Directions for this task:
Extract from the entries below, exactly as given, only the lines from the line containing "U7 pin PGND: VS -> AGND" to the line containing "U6: 25LC640 -> W25Q64", both lines included.

Material provided:

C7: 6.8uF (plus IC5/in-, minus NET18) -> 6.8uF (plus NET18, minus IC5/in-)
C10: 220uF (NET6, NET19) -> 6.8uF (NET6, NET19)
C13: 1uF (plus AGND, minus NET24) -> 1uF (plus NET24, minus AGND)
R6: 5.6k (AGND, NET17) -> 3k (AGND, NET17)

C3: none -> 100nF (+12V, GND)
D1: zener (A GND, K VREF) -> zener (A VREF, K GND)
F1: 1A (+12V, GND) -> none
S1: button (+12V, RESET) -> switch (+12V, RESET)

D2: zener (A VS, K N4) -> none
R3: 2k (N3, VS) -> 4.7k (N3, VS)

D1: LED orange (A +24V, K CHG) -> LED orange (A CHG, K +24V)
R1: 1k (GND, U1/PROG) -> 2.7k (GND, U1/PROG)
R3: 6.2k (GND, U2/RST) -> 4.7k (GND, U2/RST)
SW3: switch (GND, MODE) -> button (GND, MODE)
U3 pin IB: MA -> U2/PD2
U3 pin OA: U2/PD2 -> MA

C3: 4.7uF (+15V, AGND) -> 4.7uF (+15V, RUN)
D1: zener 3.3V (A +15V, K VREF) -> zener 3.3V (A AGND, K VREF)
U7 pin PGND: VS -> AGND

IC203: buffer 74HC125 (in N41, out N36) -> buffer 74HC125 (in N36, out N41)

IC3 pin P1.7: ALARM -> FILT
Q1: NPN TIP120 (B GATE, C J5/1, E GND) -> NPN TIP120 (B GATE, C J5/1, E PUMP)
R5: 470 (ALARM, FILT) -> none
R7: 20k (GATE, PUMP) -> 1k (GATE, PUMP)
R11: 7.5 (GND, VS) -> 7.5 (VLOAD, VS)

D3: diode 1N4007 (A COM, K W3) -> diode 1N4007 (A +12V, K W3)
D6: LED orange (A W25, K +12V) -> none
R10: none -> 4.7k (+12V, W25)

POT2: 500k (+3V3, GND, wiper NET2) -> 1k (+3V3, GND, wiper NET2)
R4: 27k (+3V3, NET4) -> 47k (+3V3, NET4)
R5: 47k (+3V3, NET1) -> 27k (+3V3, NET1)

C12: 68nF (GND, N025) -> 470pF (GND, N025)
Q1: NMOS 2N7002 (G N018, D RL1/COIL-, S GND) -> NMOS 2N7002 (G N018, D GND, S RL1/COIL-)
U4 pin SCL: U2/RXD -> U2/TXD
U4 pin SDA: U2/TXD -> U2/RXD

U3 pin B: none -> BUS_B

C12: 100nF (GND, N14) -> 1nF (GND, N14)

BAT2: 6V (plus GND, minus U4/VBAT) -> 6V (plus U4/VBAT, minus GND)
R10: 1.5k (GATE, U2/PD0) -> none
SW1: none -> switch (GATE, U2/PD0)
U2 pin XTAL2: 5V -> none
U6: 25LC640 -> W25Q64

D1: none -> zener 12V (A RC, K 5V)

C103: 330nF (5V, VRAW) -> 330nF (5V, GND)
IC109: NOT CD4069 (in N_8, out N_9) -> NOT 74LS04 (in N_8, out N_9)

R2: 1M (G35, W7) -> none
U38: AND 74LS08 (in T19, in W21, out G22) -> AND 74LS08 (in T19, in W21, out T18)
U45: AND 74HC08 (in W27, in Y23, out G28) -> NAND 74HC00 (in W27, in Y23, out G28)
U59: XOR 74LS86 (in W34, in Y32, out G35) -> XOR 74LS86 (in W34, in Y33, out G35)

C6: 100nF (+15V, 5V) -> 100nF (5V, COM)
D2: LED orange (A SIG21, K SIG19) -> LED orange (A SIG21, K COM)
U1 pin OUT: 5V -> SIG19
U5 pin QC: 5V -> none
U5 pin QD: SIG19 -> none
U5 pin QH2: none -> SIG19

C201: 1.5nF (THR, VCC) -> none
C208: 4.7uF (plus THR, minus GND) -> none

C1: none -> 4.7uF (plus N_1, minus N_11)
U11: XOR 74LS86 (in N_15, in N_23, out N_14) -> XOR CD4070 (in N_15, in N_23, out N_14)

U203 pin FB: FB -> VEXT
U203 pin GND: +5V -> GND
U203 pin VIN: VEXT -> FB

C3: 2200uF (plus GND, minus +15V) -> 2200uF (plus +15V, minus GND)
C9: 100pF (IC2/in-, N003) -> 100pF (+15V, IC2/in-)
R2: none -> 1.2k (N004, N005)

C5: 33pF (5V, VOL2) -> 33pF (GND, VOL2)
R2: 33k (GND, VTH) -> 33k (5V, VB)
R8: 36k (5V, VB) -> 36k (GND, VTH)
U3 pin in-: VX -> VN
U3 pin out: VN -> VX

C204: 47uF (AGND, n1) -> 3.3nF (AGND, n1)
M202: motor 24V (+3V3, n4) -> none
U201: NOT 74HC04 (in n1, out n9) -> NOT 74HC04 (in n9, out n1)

Answer section:
U7 pin PGND: VS -> AGND

IC203: buffer 74HC125 (in N41, out N36) -> buffer 74HC125 (in N36, out N41)

IC3 pin P1.7: ALARM -> FILT
Q1: NPN TIP120 (B GATE, C J5/1, E GND) -> NPN TIP120 (B GATE, C J5/1, E PUMP)
R5: 470 (ALARM, FILT) -> none
R7: 20k (GATE, PUMP) -> 1k (GATE, PUMP)
R11: 7.5 (GND, VS) -> 7.5 (VLOAD, VS)

D3: diode 1N4007 (A COM, K W3) -> diode 1N4007 (A +12V, K W3)
D6: LED orange (A W25, K +12V) -> none
R10: none -> 4.7k (+12V, W25)

POT2: 500k (+3V3, GND, wiper NET2) -> 1k (+3V3, GND, wiper NET2)
R4: 27k (+3V3, NET4) -> 47k (+3V3, NET4)
R5: 47k (+3V3, NET1) -> 27k (+3V3, NET1)

C12: 68nF (GND, N025) -> 470pF (GND, N025)
Q1: NMOS 2N7002 (G N018, D RL1/COIL-, S GND) -> NMOS 2N7002 (G N018, D GND, S RL1/COIL-)
U4 pin SCL: U2/RXD -> U2/TXD
U4 pin SDA: U2/TXD -> U2/RXD

U3 pin B: none -> BUS_B

C12: 100nF (GND, N14) -> 1nF (GND, N14)

BAT2: 6V (plus GND, minus U4/VBAT) -> 6V (plus U4/VBAT, minus GND)
R10: 1.5k (GATE, U2/PD0) -> none
SW1: none -> switch (GATE, U2/PD0)
U2 pin XTAL2: 5V -> none
U6: 25LC640 -> W25Q64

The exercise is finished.